*AIM OF THE TASK*:
Word for word, copy every line of the data.

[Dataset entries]
● ● ●
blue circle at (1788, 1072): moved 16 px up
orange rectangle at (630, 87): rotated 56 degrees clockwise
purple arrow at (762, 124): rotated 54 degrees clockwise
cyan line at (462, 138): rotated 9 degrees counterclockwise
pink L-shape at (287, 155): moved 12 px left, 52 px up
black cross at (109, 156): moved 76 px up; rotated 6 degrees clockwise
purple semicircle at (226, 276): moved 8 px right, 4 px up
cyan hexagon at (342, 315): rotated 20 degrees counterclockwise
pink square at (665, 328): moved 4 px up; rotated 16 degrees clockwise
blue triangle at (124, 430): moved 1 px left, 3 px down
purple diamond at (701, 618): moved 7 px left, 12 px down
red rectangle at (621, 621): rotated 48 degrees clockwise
● ● ●
*REPLY*:
blue circle at (1788, 1072): moved 16 px up
orange rectangle at (630, 87): rotated 56 degrees clockwise
purple arrow at (762, 124): rotated 54 degrees clockwise
cyan line at (462, 138): rotated 9 degrees counterclockwise
pink L-shape at (287, 155): moved 12 px left, 52 px up
black cross at (109, 156): moved 76 px up; rotated 6 degrees clockwise
purple semicircle at (226, 276): moved 8 px right, 4 px up
cyan hexagon at (342, 315): rotated 20 degrees counterclockwise
pink square at (665, 328): moved 4 px up; rotated 16 degrees clockwise
blue triangle at (124, 430): moved 1 px left, 3 px down
purple diamond at (701, 618): moved 7 px left, 12 px down
red rectangle at (621, 621): rotated 48 degrees clockwise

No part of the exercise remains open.